(Data records Opens)

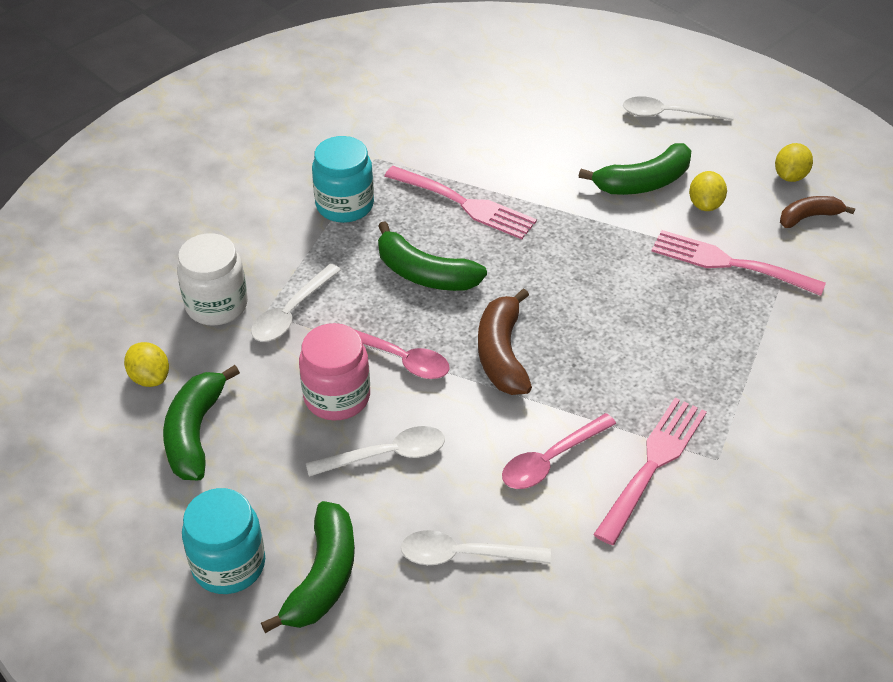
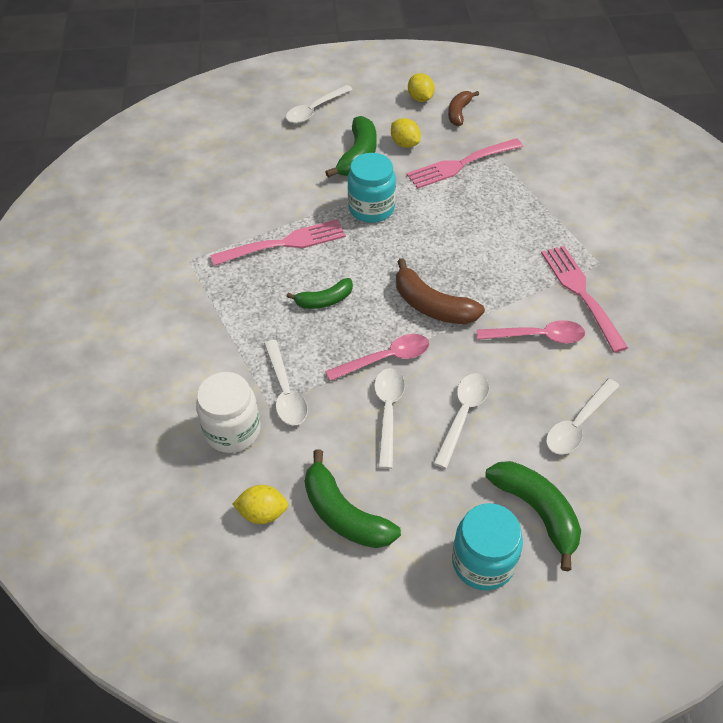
camera: 50 degrees left, 5 degrees up
(337, 397) = (388, 411): pink jar -> white spoon
(345, 205) = (215, 302): turquoise jar -> turquoise jar (371, 208)
(424, 273) = (324, 300): green banana -> green banana, size x0.64
(550, 460) = (538, 336): pink spoon -> pink spoon turned 90 degrees counterclockwise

(Data records Closes)

# Problem statement
The records above must all be output exactly. Omit the images.

# Output of the task
camera: 50 degrees left, 5 degrees up
(337, 397) = (388, 411): pink jar -> white spoon
(345, 205) = (215, 302): turquoise jar -> turquoise jar (371, 208)
(424, 273) = (324, 300): green banana -> green banana, size x0.64
(550, 460) = (538, 336): pink spoon -> pink spoon turned 90 degrees counterclockwise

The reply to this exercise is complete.